▸ **TO DO**
Although the records contain pictures, only their text should be reproduced, exactly as written.

** Opening EXCERPTED RECORDS block **

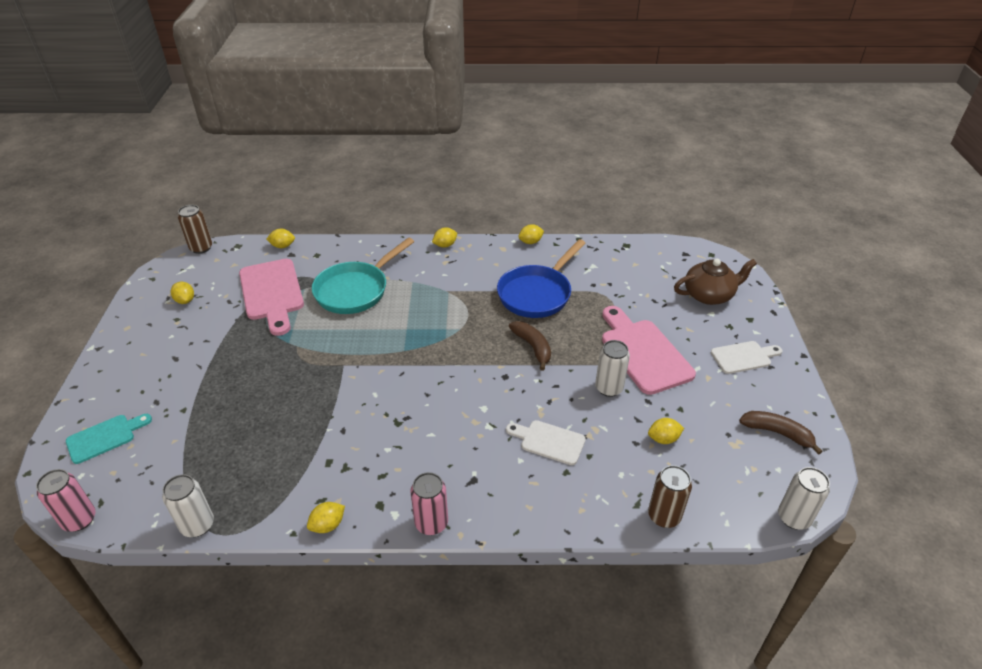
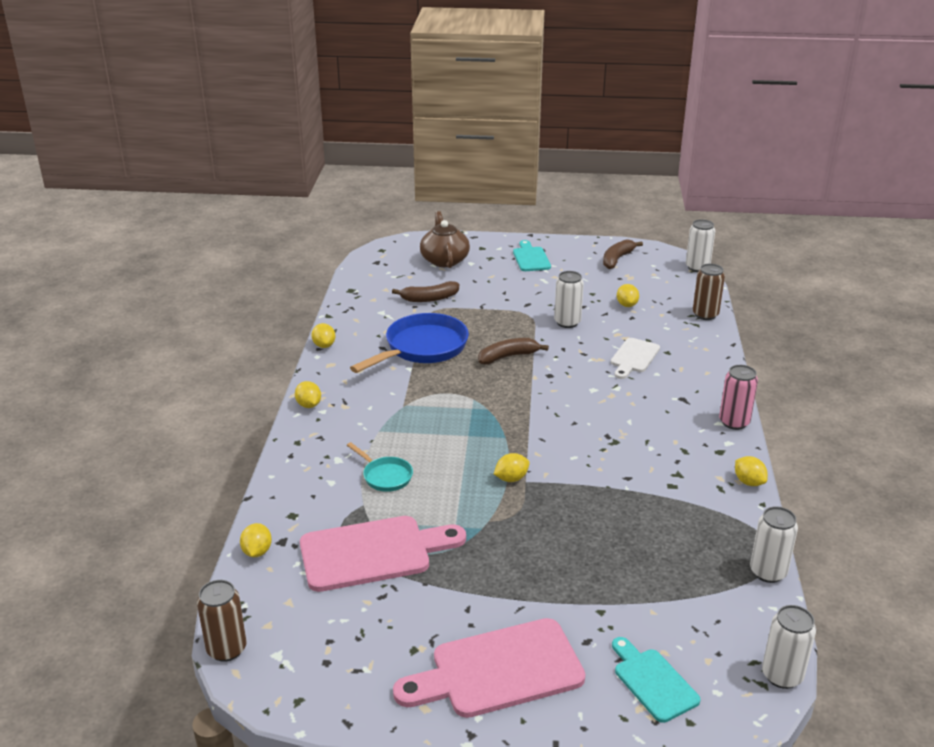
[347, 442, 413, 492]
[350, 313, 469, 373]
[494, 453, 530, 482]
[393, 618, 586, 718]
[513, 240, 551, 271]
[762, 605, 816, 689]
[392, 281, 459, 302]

** Closing EXCERPTED RECORDS block **

▸ **REPLY TO THE EXERCISE**
[347, 442, 413, 492]
[350, 313, 469, 373]
[494, 453, 530, 482]
[393, 618, 586, 718]
[513, 240, 551, 271]
[762, 605, 816, 689]
[392, 281, 459, 302]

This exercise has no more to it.